------ GIVEN DATA
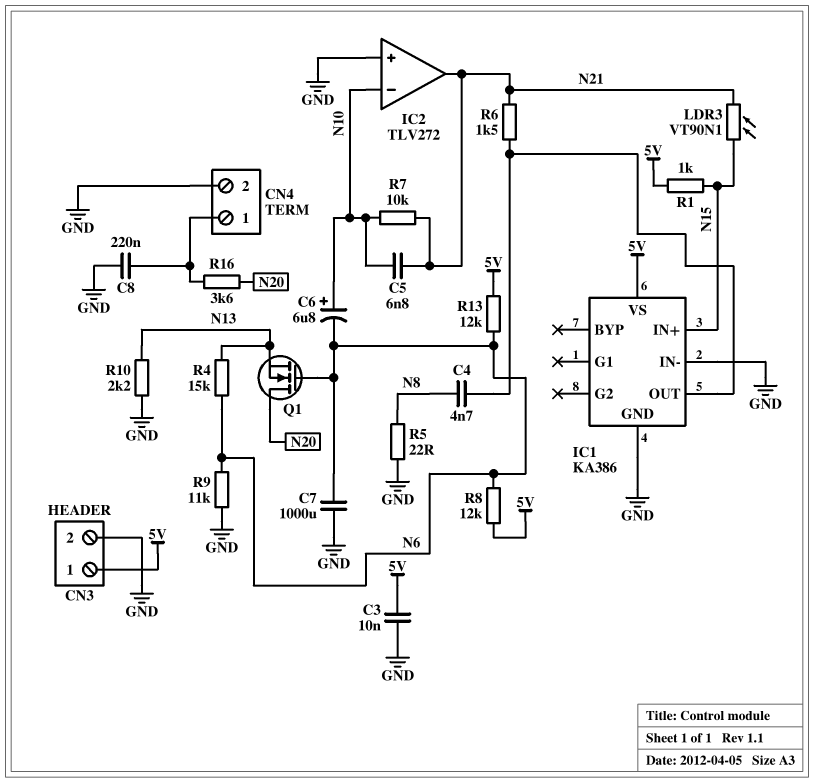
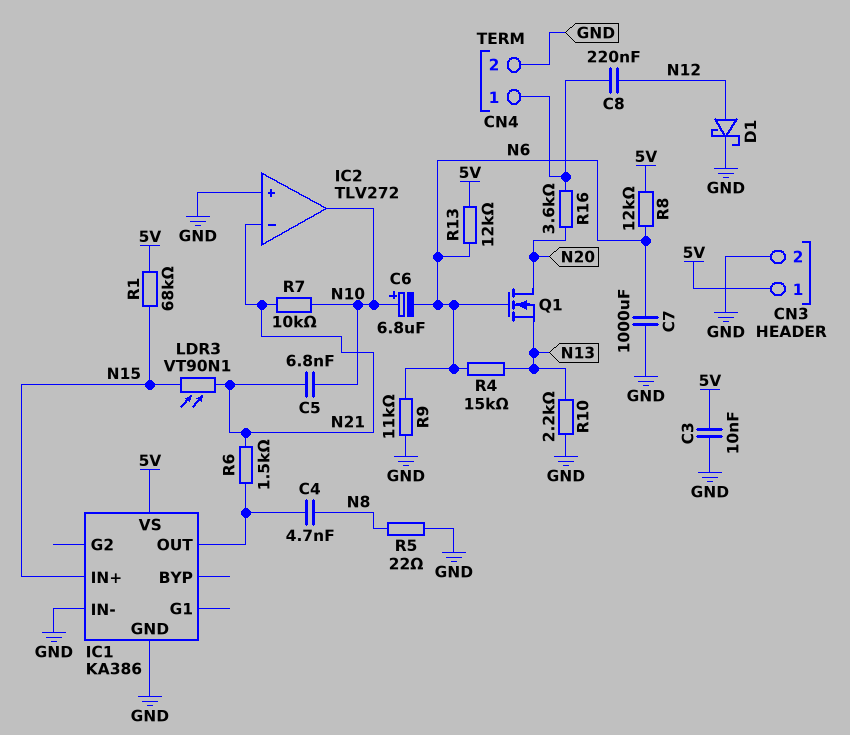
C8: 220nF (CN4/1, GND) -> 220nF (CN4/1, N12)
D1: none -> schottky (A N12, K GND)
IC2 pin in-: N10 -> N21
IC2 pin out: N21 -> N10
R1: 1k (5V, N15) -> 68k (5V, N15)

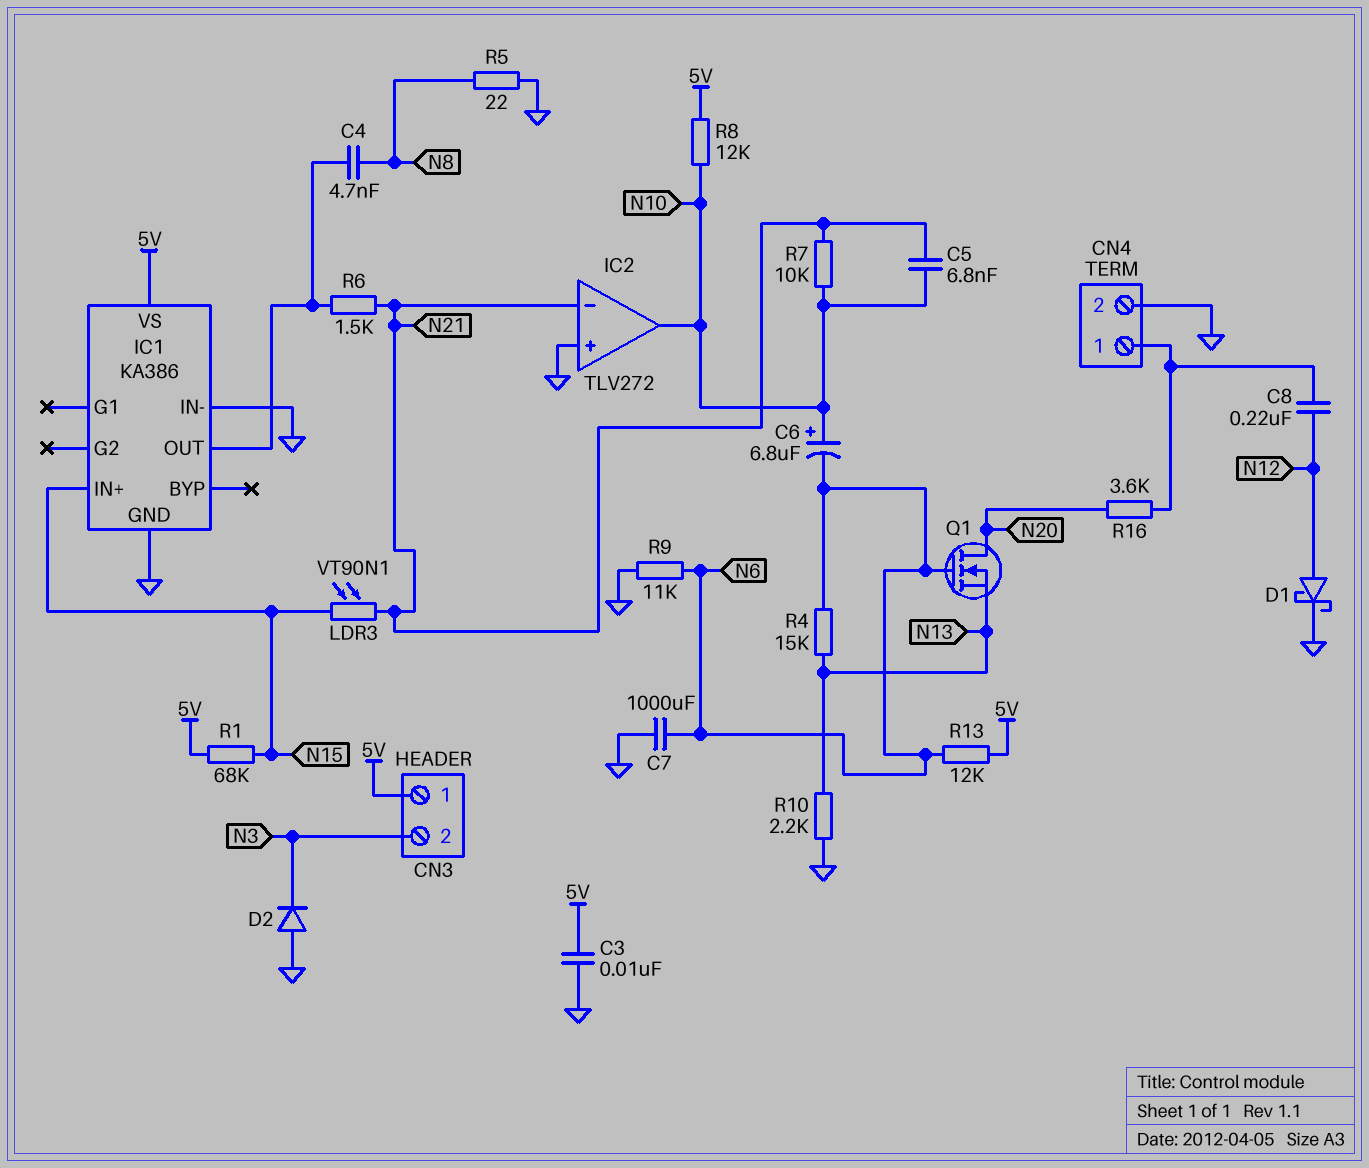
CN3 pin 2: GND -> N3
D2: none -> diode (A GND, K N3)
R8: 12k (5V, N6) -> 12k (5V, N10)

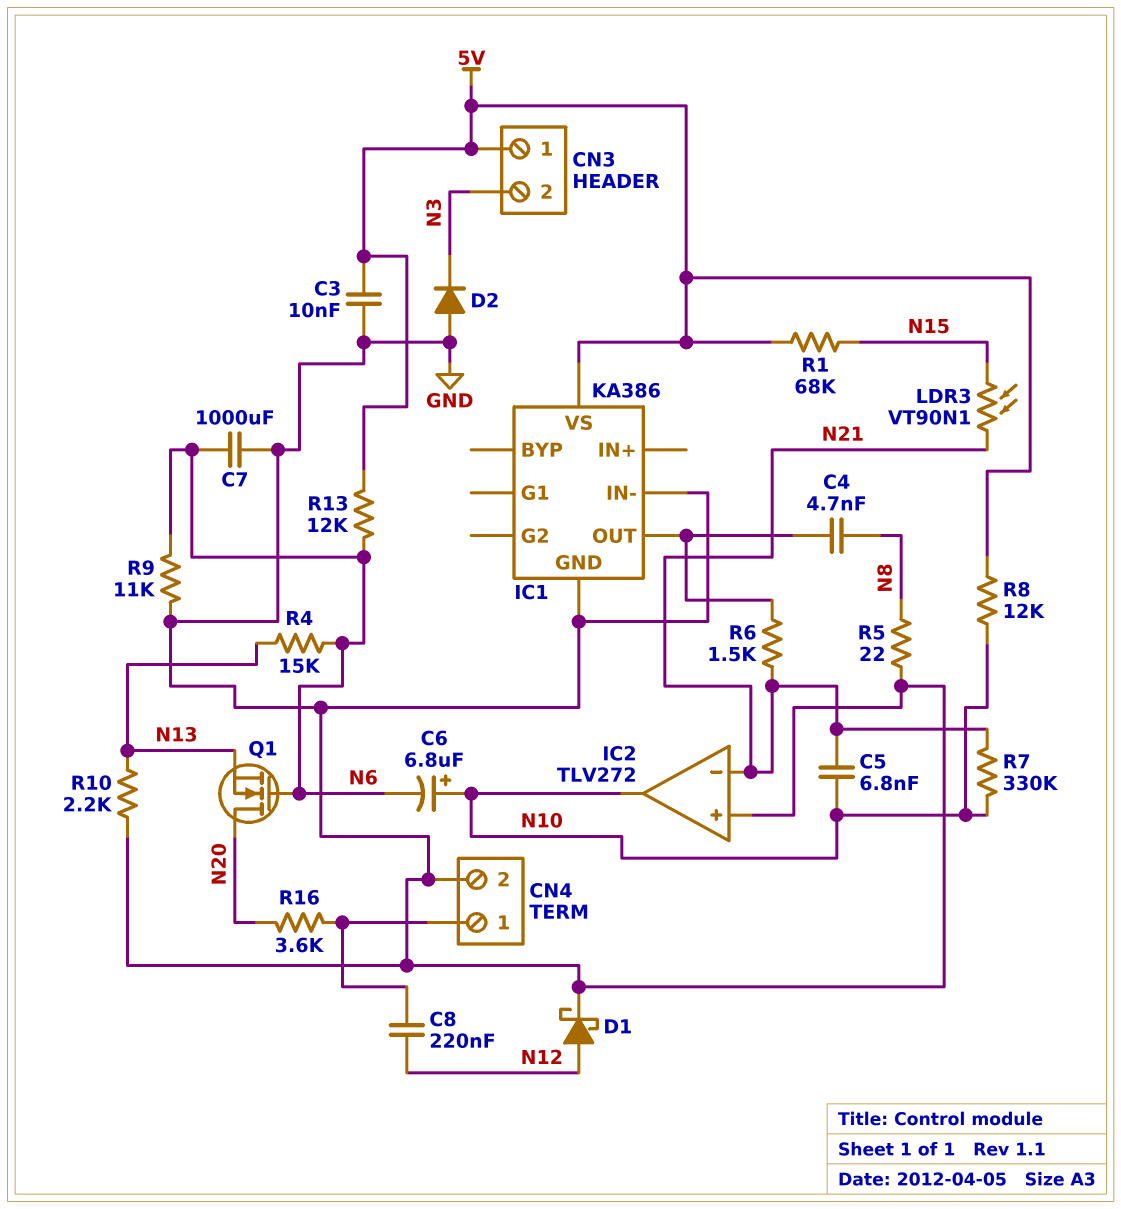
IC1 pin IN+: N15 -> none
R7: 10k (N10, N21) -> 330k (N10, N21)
------------
WHAT IS REQUIRED = For each record above, write out every line exactly and skip the pictures.

SOLVED PROBLEM =
C8: 220nF (CN4/1, GND) -> 220nF (CN4/1, N12)
D1: none -> schottky (A N12, K GND)
IC2 pin in-: N10 -> N21
IC2 pin out: N21 -> N10
R1: 1k (5V, N15) -> 68k (5V, N15)

CN3 pin 2: GND -> N3
D2: none -> diode (A GND, K N3)
R8: 12k (5V, N6) -> 12k (5V, N10)

IC1 pin IN+: N15 -> none
R7: 10k (N10, N21) -> 330k (N10, N21)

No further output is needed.